• PROBLEM TO SOLVE: Pictures stay out; everything else in the records below is copied exactly.

SUPPLIED RECORDS: Begin

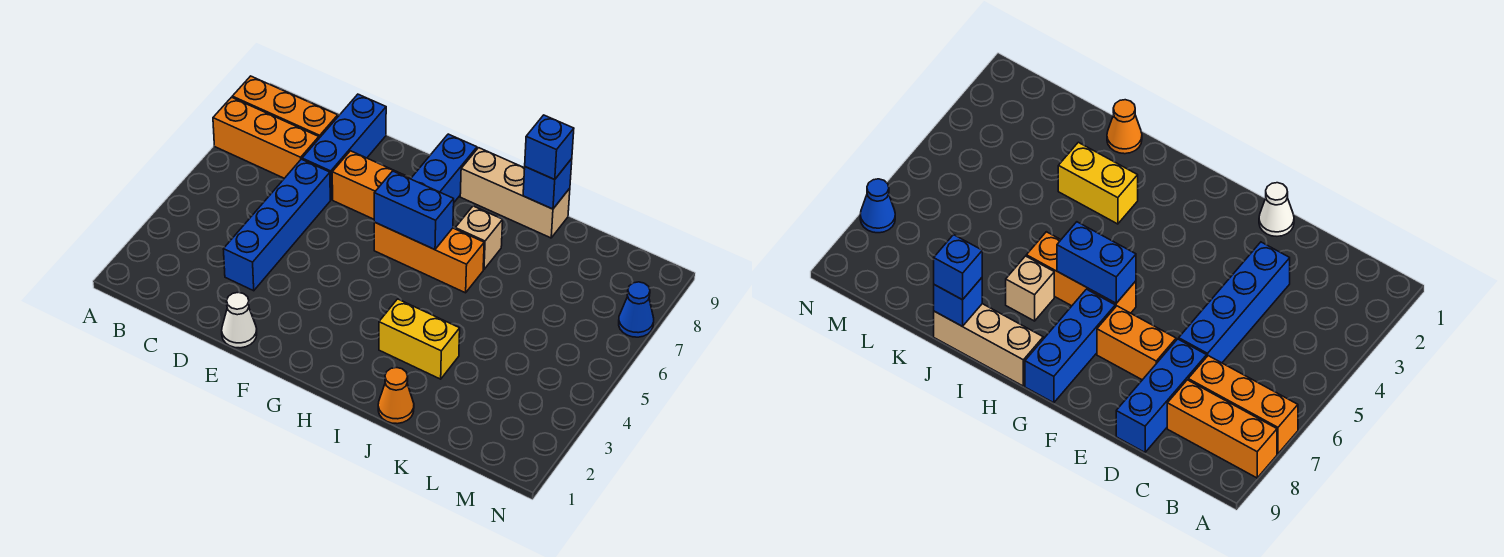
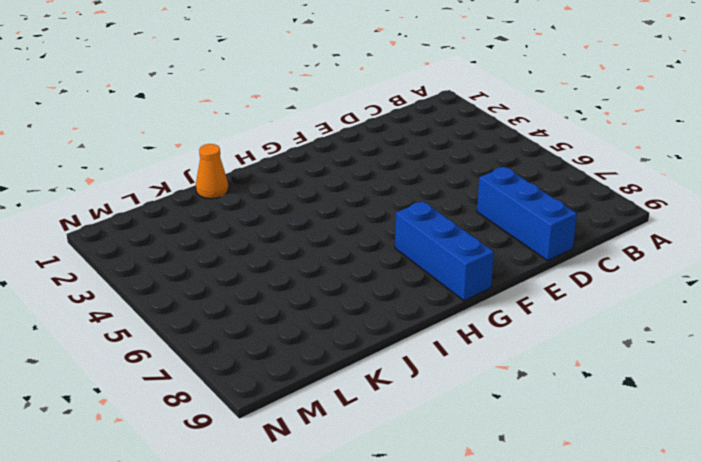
none -> orange brick A7:C7 level 1
none -> orange brick A8:C8 level 1
none -> blue brick D3:D6 level 1

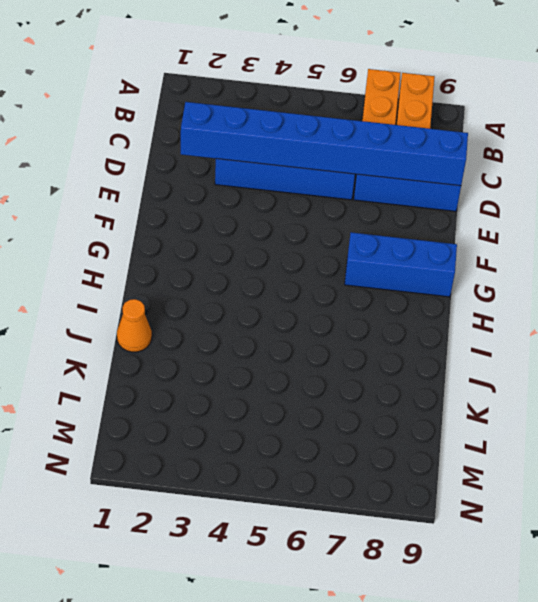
blue brick D2:D9 level 2 -> none
none -> white cone E1 level 1
none -> orange brick E7:F7 level 1
none -> orange brick G6:I6 level 1

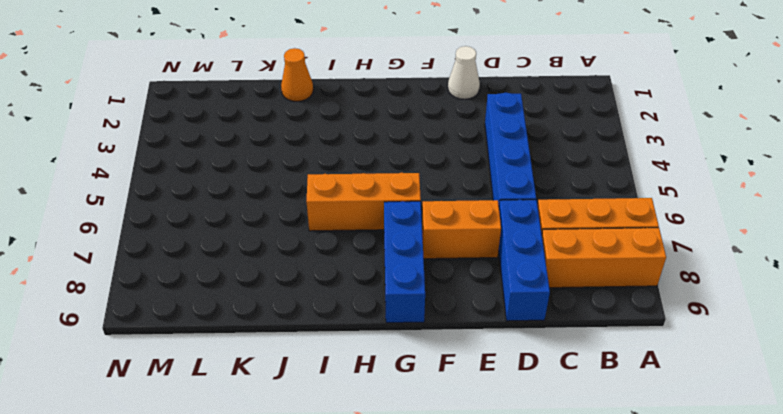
none -> tan brick H9:J9 level 1
none -> yellow brick I3:J3 level 1
none -> tan brick I7 level 1

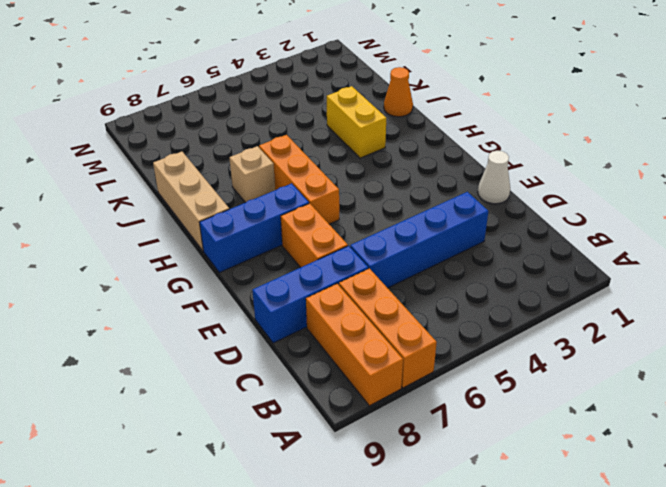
none -> blue cone N7 level 1
none -> blue brick G6:H6 level 2
none -> blue brick J9 level 2

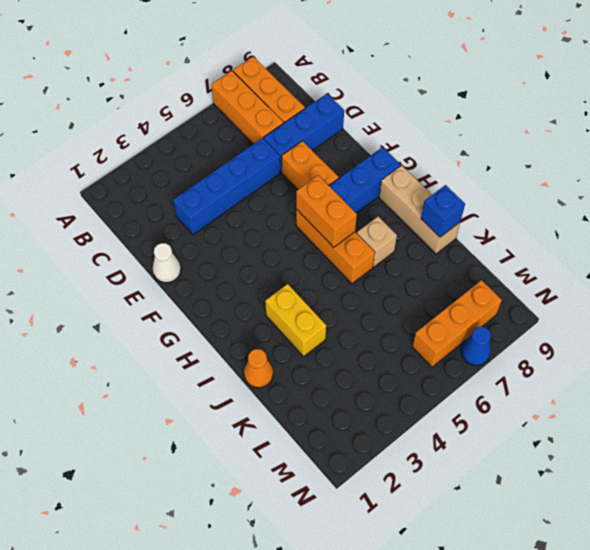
orange brick G6:H6 level 2 -> blue brick G6:H6 level 2
orange brick M6:M8 level 1 -> none
none -> blue brick J9 level 3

SUPPLIED RECORDS: End

• WRITTEN RESPONSE:
none -> orange brick A7:C7 level 1
none -> orange brick A8:C8 level 1
none -> blue brick D3:D6 level 1

blue brick D2:D9 level 2 -> none
none -> white cone E1 level 1
none -> orange brick E7:F7 level 1
none -> orange brick G6:I6 level 1

none -> tan brick H9:J9 level 1
none -> yellow brick I3:J3 level 1
none -> tan brick I7 level 1

none -> blue cone N7 level 1
none -> blue brick G6:H6 level 2
none -> blue brick J9 level 2

orange brick G6:H6 level 2 -> blue brick G6:H6 level 2
orange brick M6:M8 level 1 -> none
none -> blue brick J9 level 3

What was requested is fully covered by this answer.